== Work request ==
Return all lines below containing the word "missing".

┌──

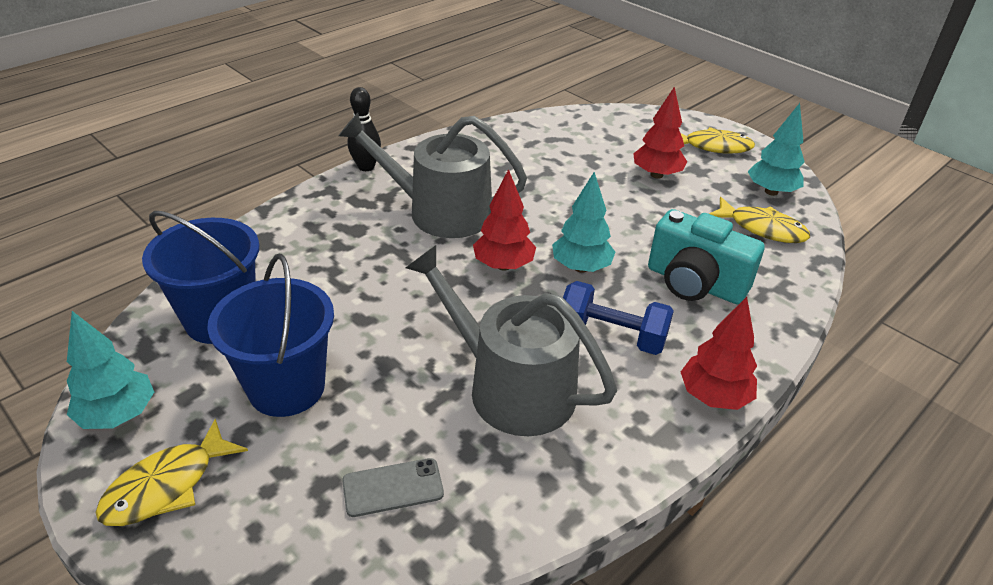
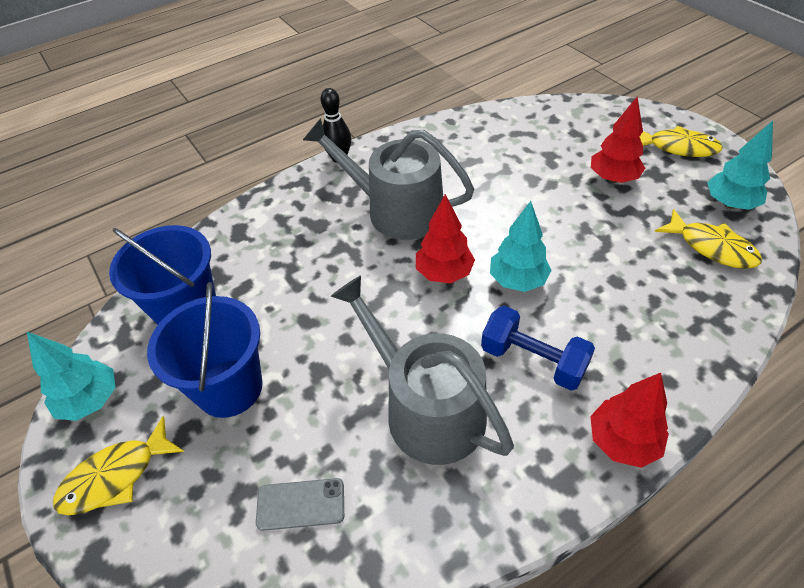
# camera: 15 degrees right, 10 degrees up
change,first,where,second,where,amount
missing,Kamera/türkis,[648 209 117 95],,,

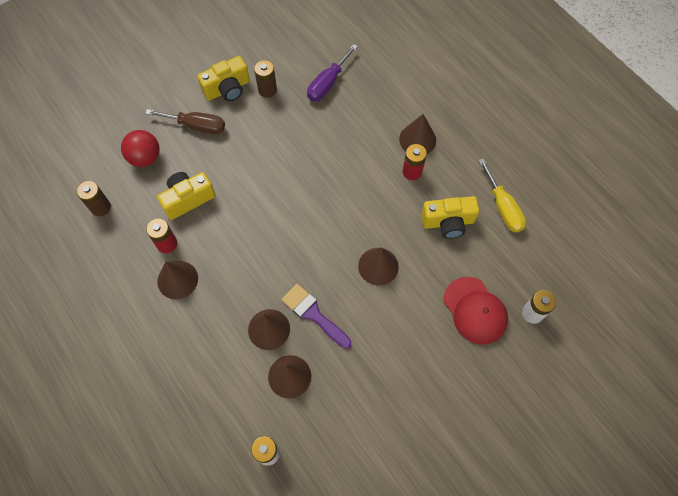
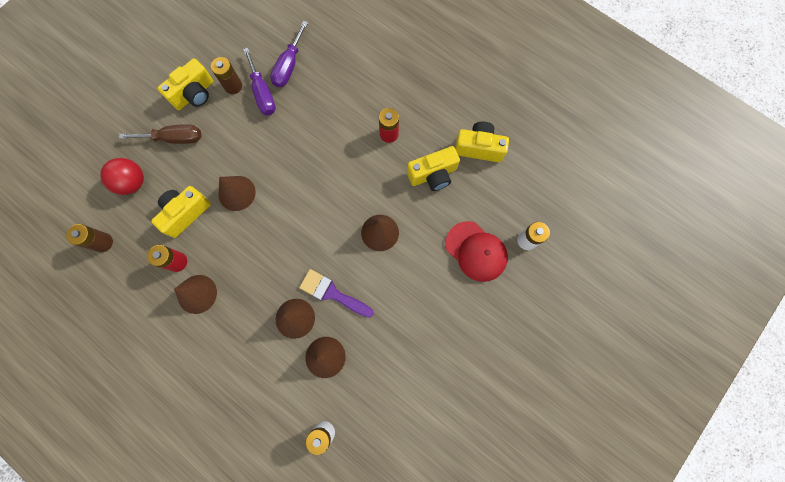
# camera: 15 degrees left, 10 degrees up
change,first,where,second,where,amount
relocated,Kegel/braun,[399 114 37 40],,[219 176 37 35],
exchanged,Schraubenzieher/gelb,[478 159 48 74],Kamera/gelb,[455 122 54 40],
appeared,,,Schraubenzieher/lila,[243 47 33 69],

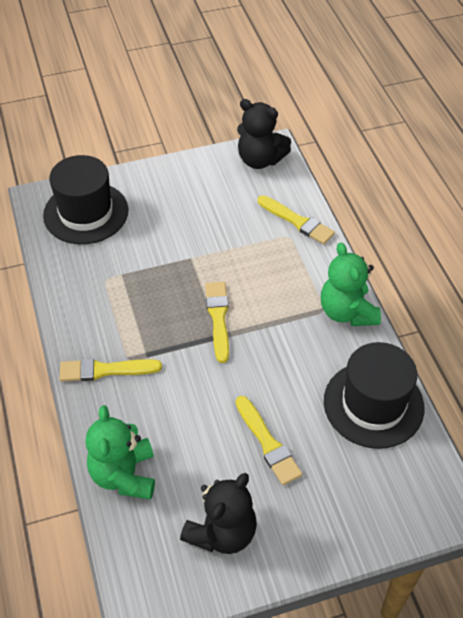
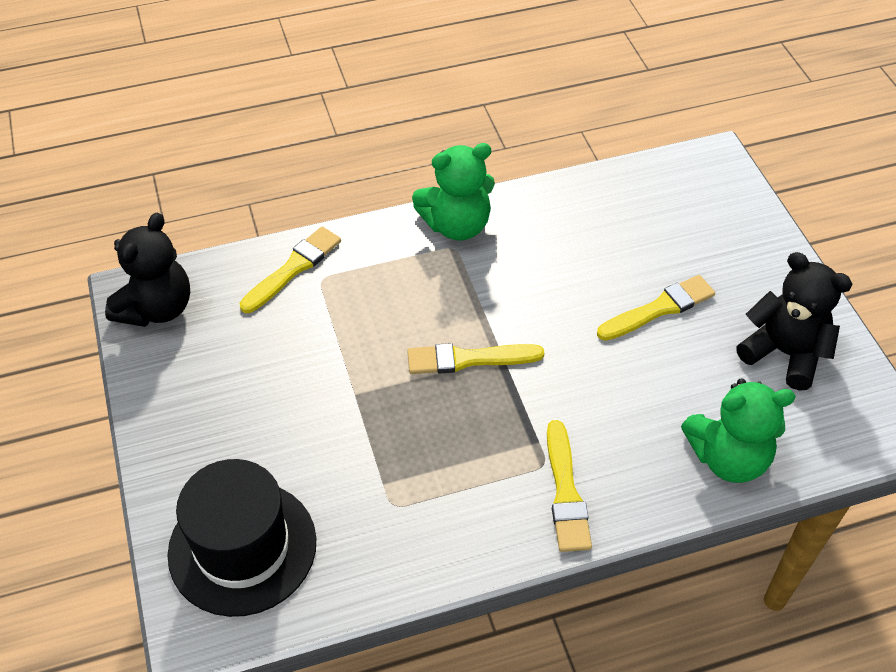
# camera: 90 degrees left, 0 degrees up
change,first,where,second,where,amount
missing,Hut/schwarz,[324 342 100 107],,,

└──

== Response below ==
missing,Kamera/türkis,[648 209 117 95],,,
missing,Hut/schwarz,[324 342 100 107],,,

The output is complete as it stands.